Exercise objective | Would you write out, exactly as they stand, all lines from the one containing "yellow tile G7" through the end of the listing below, and only those?

Material provided below:

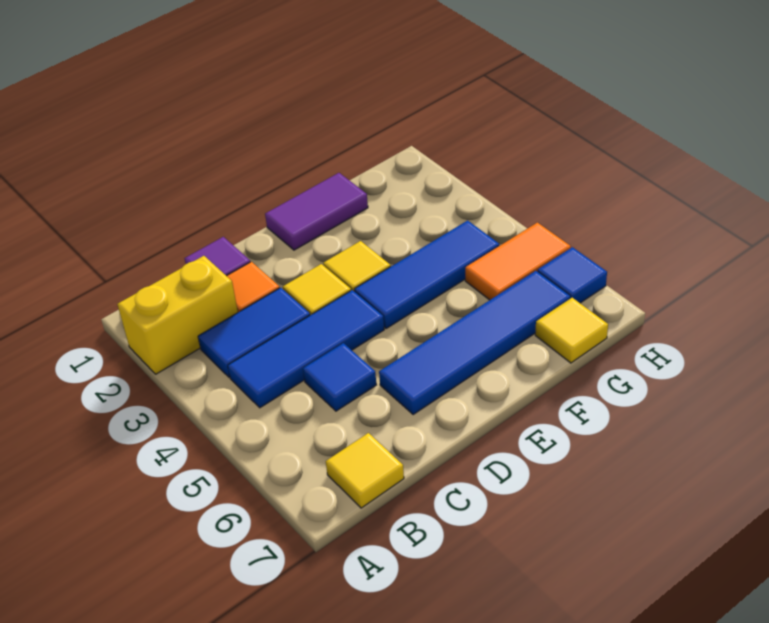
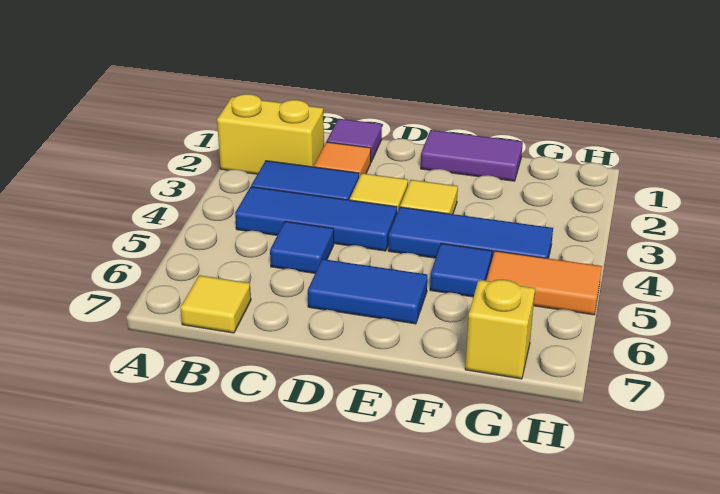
blue tile D6:G6 level 1 -> blue tile D6:E6 level 1
yellow tile G7 level 1 -> yellow brick G7 level 1
blue tile H6 level 1 -> blue tile F5 level 1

End of Material provided.

Written answer |
yellow tile G7 level 1 -> yellow brick G7 level 1
blue tile H6 level 1 -> blue tile F5 level 1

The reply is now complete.